[Edit difference data]
--

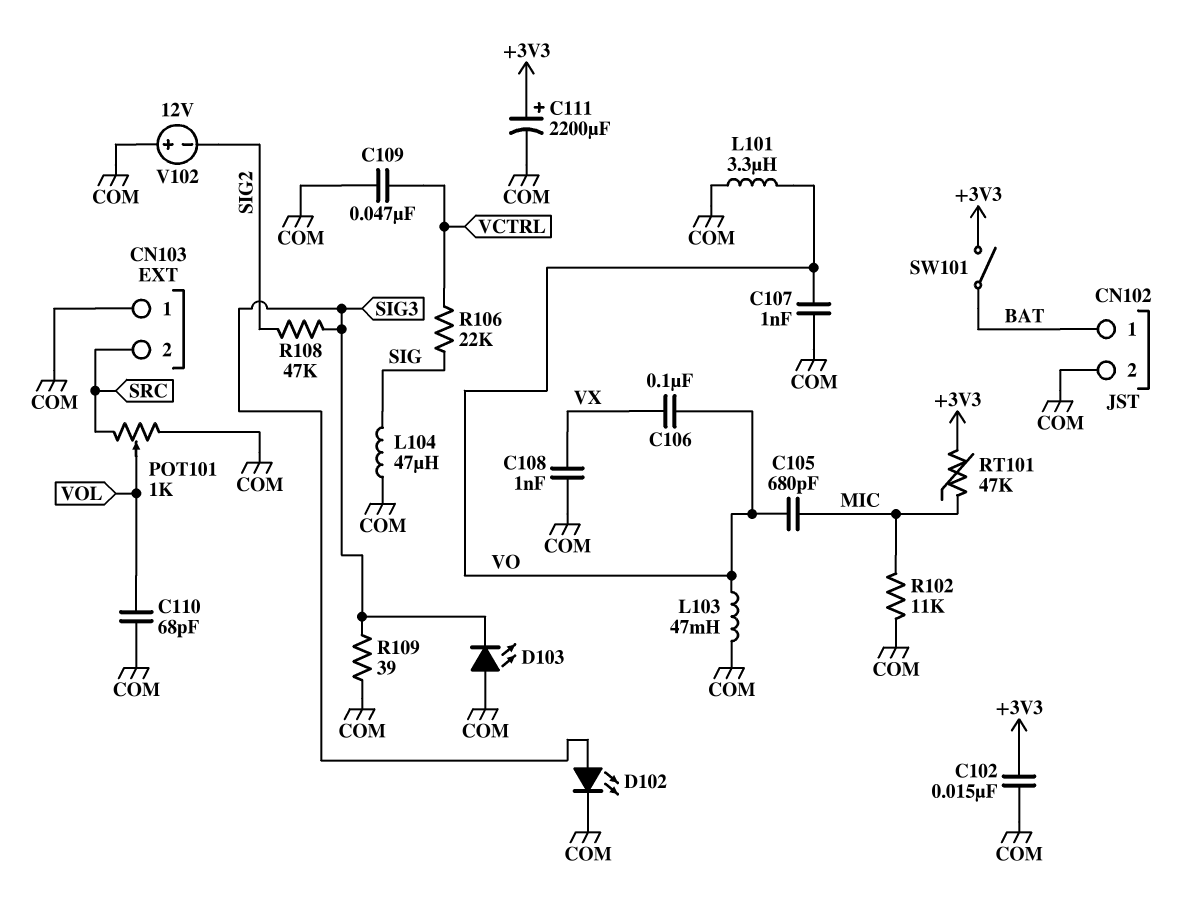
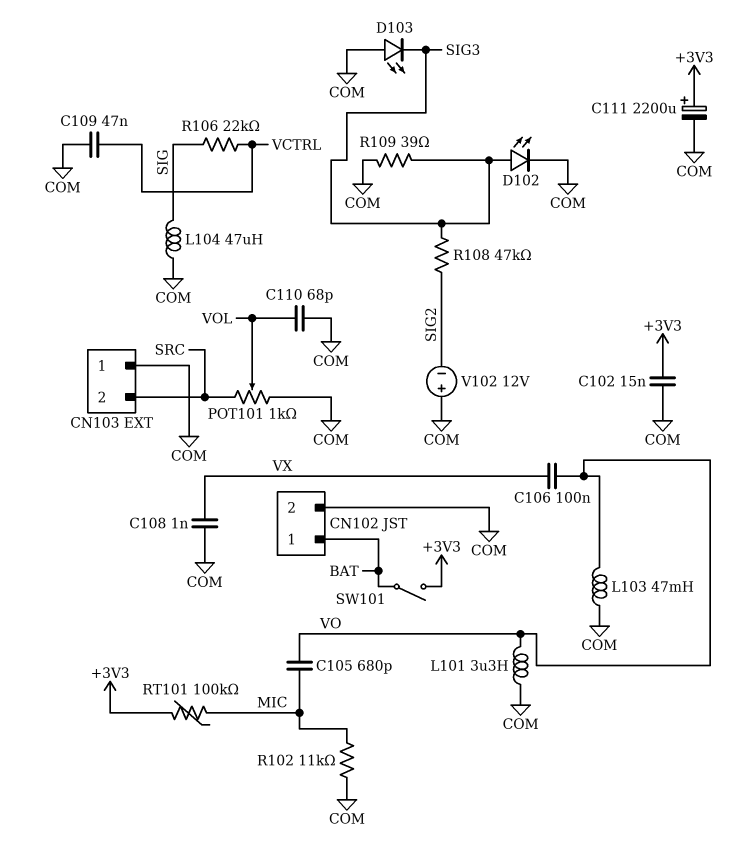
C107: 1nF (COM, VO) -> none
RT101: 47k (+3V3, MIC) -> 100k (+3V3, MIC)

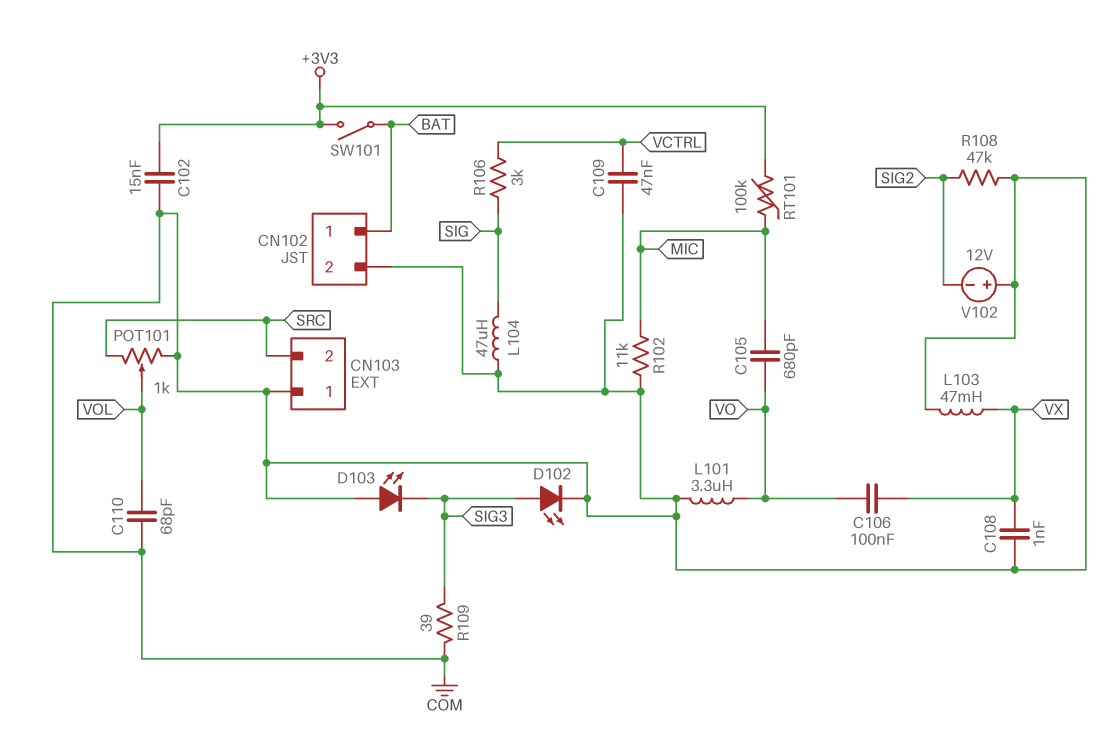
C111: 2200uF (plus +3V3, minus COM) -> none
L103: 47mH (COM, VO) -> 47mH (COM, VX)
R106: 22k (SIG, VCTRL) -> 3k (SIG, VCTRL)
R108: 47k (SIG2, SIG3) -> 47k (COM, SIG2)

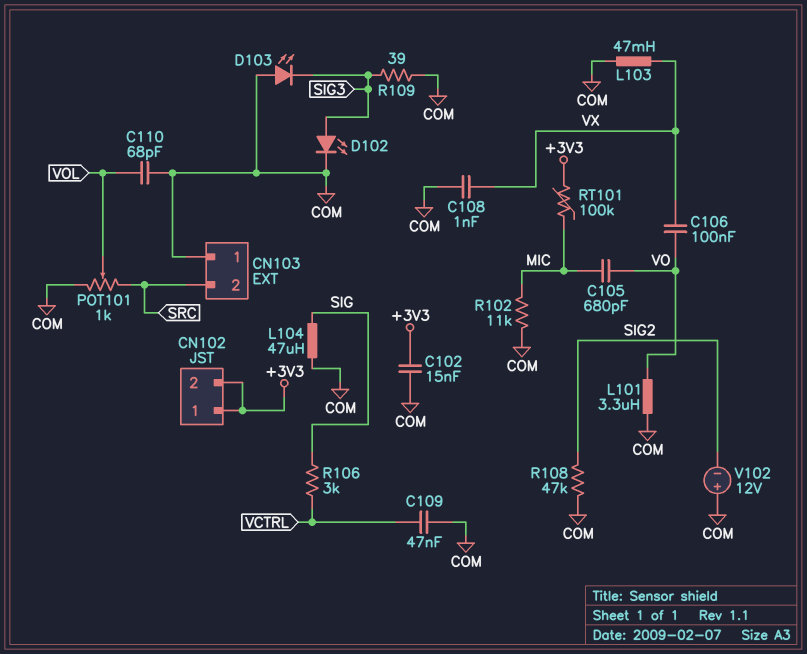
CN102 pin 1: BAT -> +3V3
CN102 pin 2: COM -> +3V3
SW101: switch (+3V3, BAT) -> none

--

§ WORK REQUIRED
All of the entries need to be copied exactly, minus any pictures.

§ TASK OUTPUT
C107: 1nF (COM, VO) -> none
RT101: 47k (+3V3, MIC) -> 100k (+3V3, MIC)

C111: 2200uF (plus +3V3, minus COM) -> none
L103: 47mH (COM, VO) -> 47mH (COM, VX)
R106: 22k (SIG, VCTRL) -> 3k (SIG, VCTRL)
R108: 47k (SIG2, SIG3) -> 47k (COM, SIG2)

CN102 pin 1: BAT -> +3V3
CN102 pin 2: COM -> +3V3
SW101: switch (+3V3, BAT) -> none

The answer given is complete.